EXERCISE -> Report back every line below that carries the word "dumbbell".

GIVEN RECORDS ->
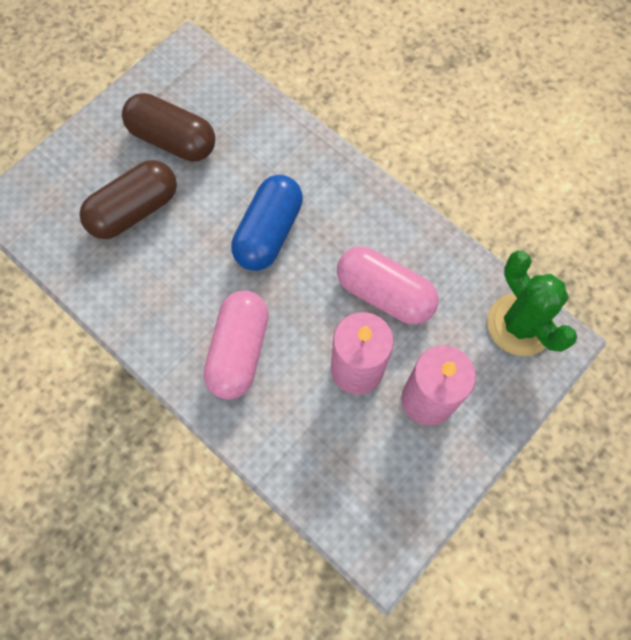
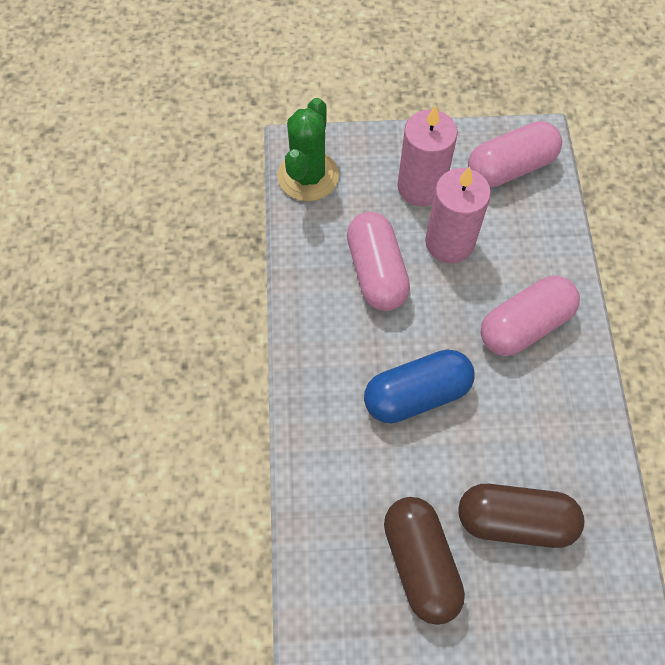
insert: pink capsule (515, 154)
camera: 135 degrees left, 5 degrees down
--
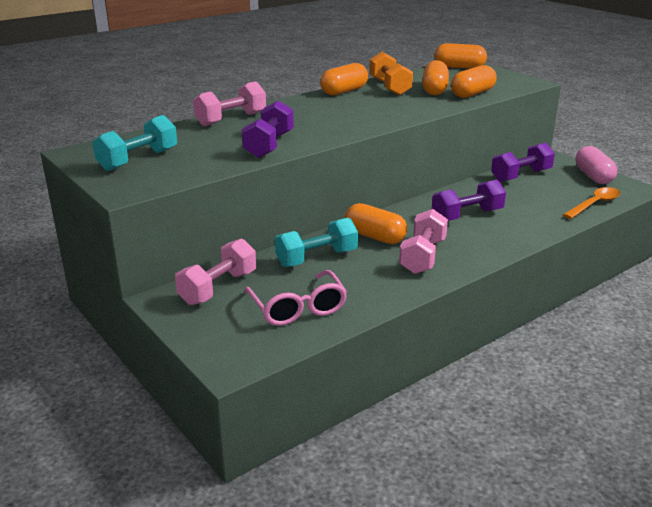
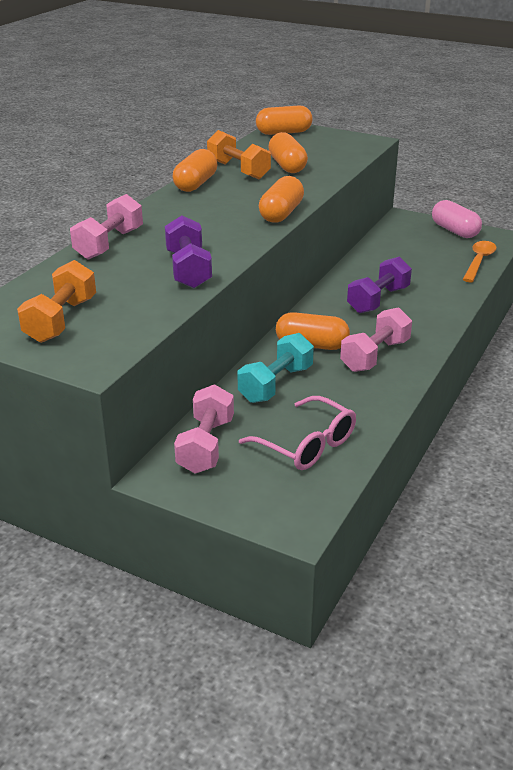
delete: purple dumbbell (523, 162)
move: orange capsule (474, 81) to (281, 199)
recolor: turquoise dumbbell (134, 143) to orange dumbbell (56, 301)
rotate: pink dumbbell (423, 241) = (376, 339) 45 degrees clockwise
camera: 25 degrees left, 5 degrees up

EXERCISE RESPONSE ->
delete: purple dumbbell (523, 162)
recolor: turquoise dumbbell (134, 143) to orange dumbbell (56, 301)
rotate: pink dumbbell (423, 241) = (376, 339) 45 degrees clockwise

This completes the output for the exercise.